Exercise goal: I'd like the entries reproduced exactly, with all pictures omitted.
══════════════════════════════
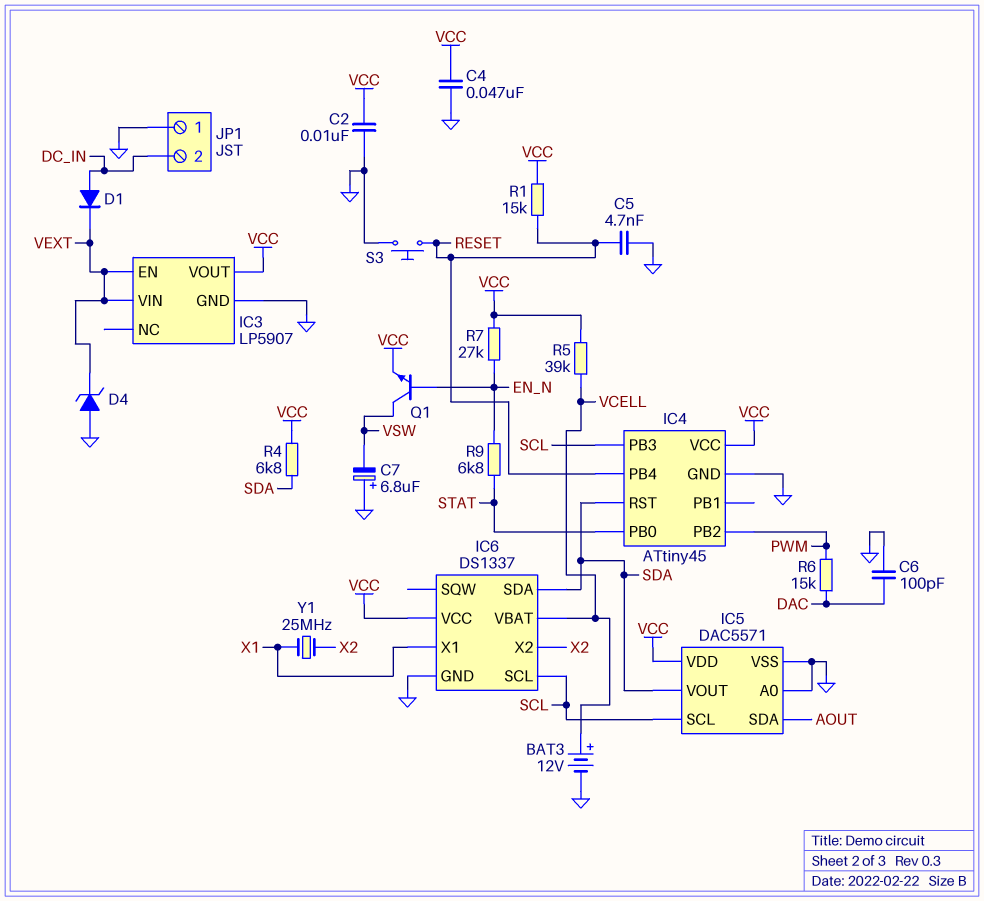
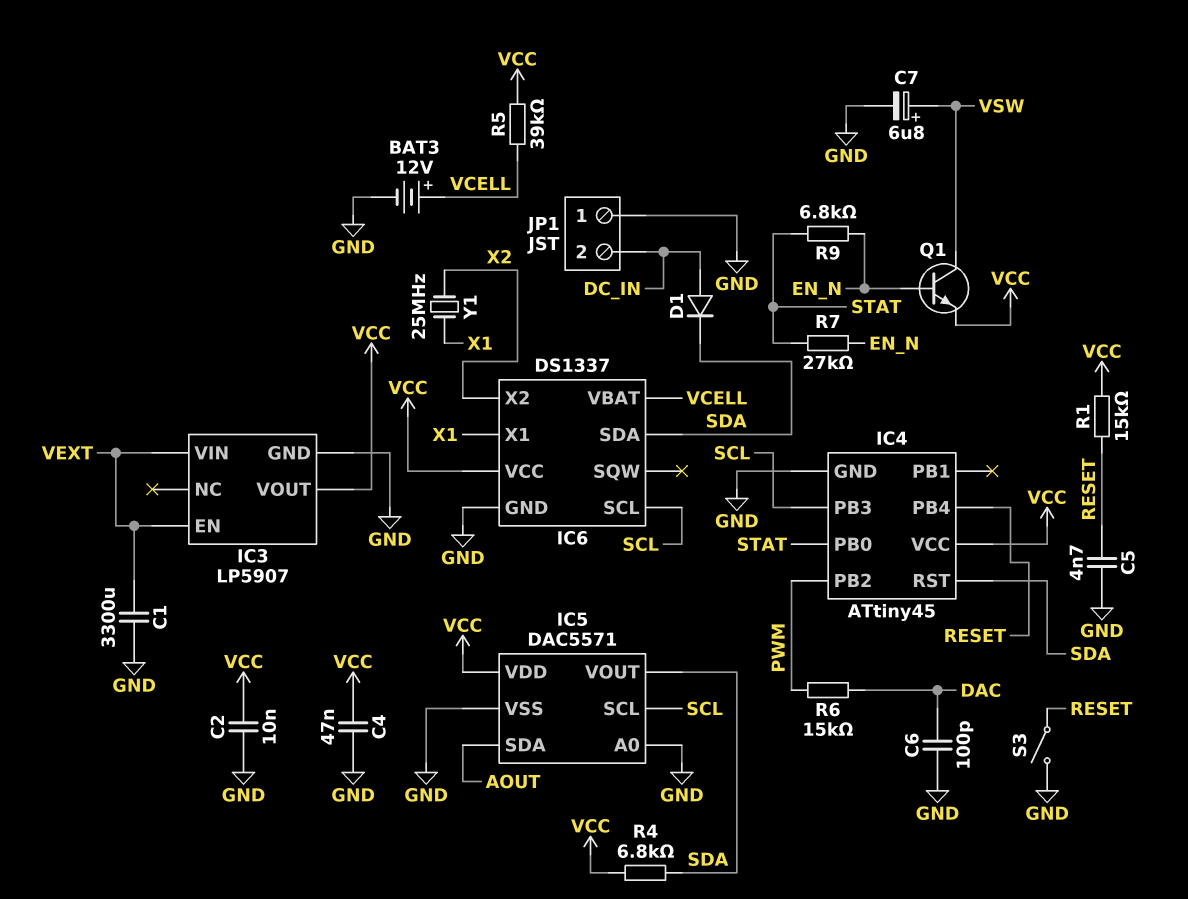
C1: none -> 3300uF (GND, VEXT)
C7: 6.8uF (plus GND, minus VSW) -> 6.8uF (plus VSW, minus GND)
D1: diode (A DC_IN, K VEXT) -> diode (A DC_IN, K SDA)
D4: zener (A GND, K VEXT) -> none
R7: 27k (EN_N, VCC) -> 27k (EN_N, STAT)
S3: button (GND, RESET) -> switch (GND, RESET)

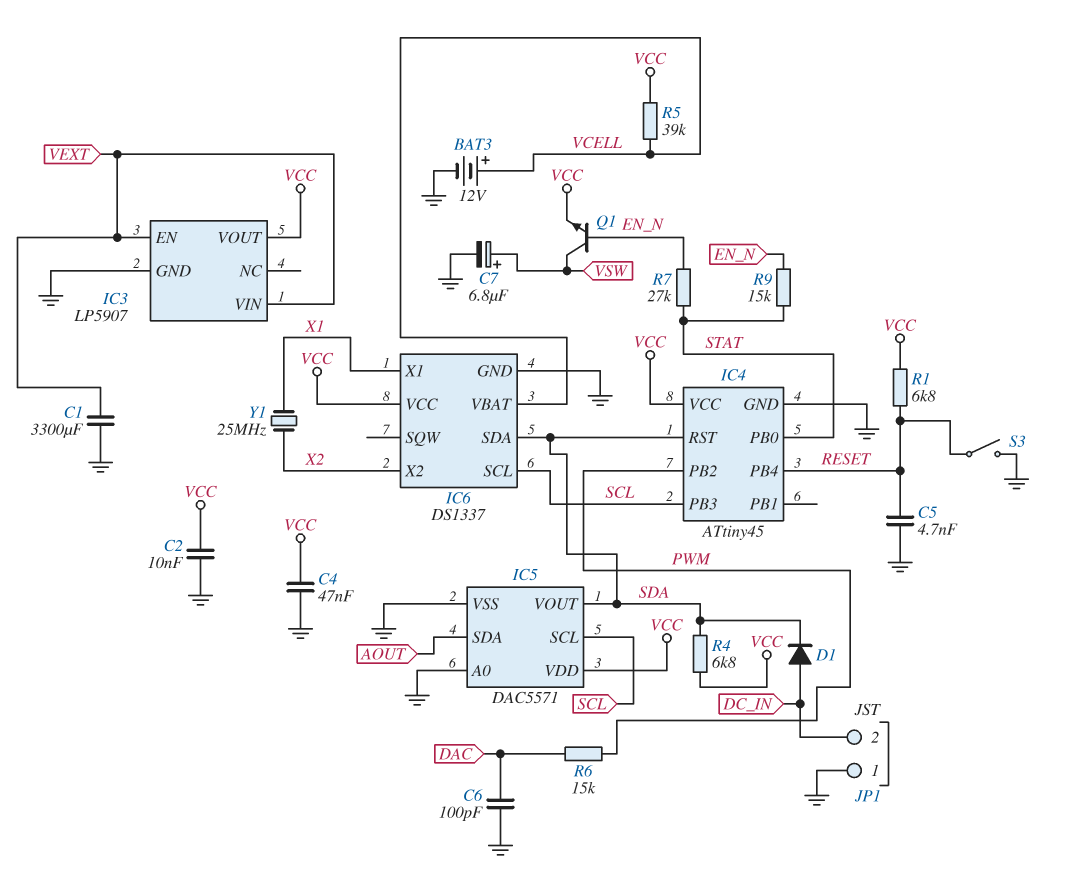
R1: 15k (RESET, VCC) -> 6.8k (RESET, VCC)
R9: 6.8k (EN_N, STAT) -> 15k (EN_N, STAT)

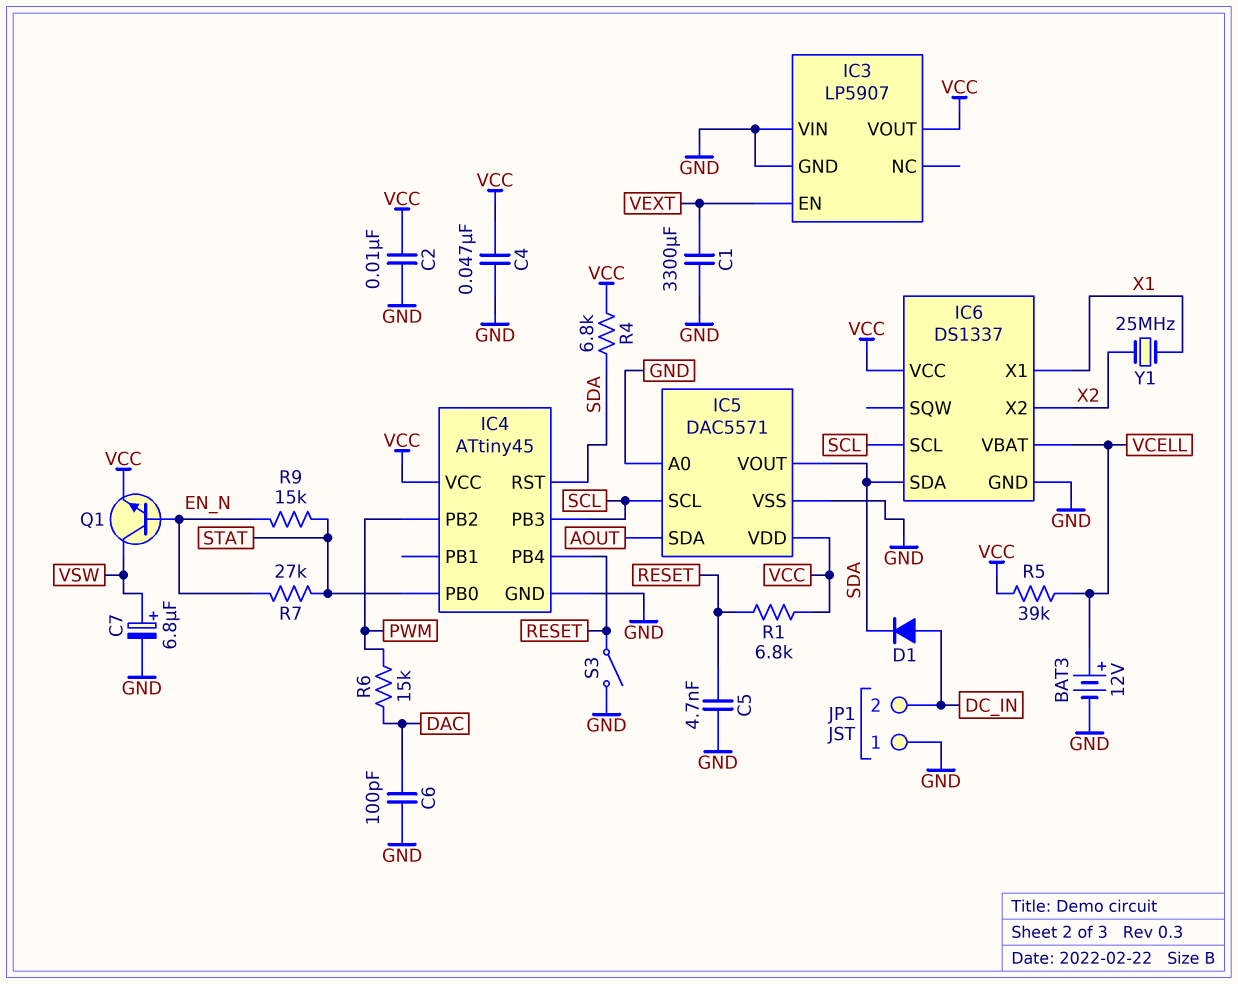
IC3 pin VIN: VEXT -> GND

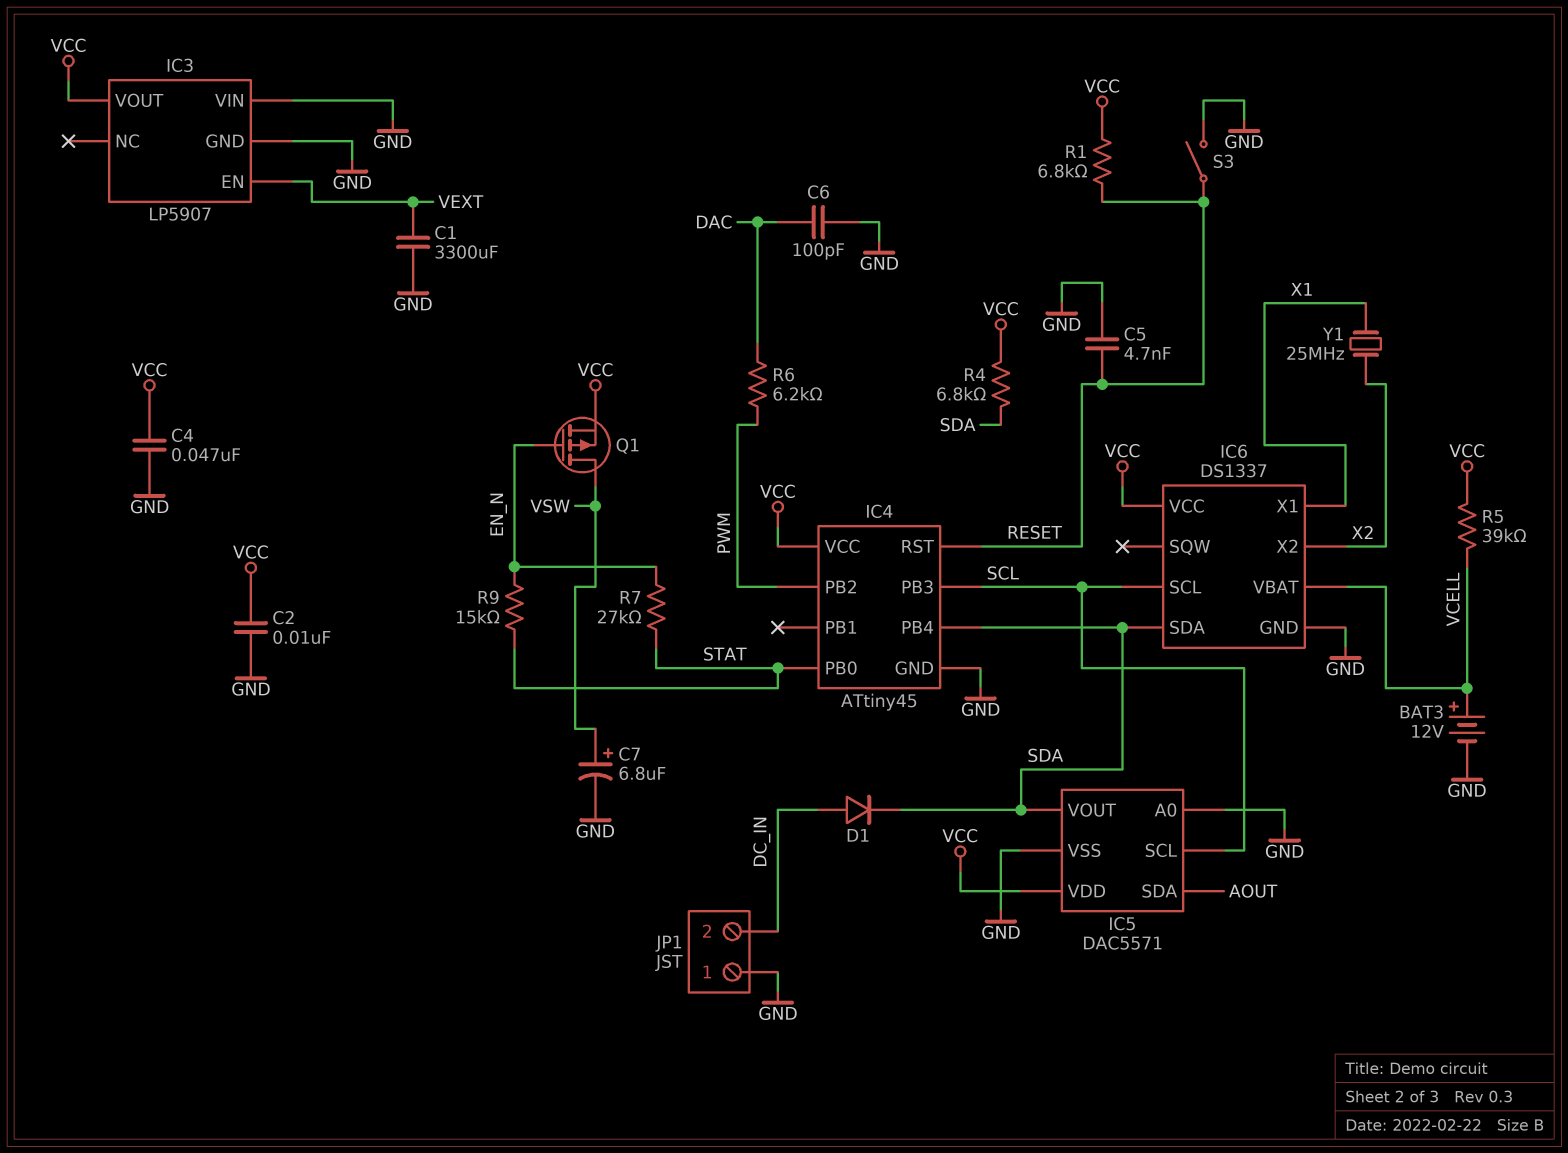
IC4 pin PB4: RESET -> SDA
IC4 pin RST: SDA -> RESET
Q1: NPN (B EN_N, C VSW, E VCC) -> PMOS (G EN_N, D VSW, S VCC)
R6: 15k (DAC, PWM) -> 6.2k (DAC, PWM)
══════════════════════════════
Solution to this problem:
C1: none -> 3300uF (GND, VEXT)
C7: 6.8uF (plus GND, minus VSW) -> 6.8uF (plus VSW, minus GND)
D1: diode (A DC_IN, K VEXT) -> diode (A DC_IN, K SDA)
D4: zener (A GND, K VEXT) -> none
R7: 27k (EN_N, VCC) -> 27k (EN_N, STAT)
S3: button (GND, RESET) -> switch (GND, RESET)

R1: 15k (RESET, VCC) -> 6.8k (RESET, VCC)
R9: 6.8k (EN_N, STAT) -> 15k (EN_N, STAT)

IC3 pin VIN: VEXT -> GND

IC4 pin PB4: RESET -> SDA
IC4 pin RST: SDA -> RESET
Q1: NPN (B EN_N, C VSW, E VCC) -> PMOS (G EN_N, D VSW, S VCC)
R6: 15k (DAC, PWM) -> 6.2k (DAC, PWM)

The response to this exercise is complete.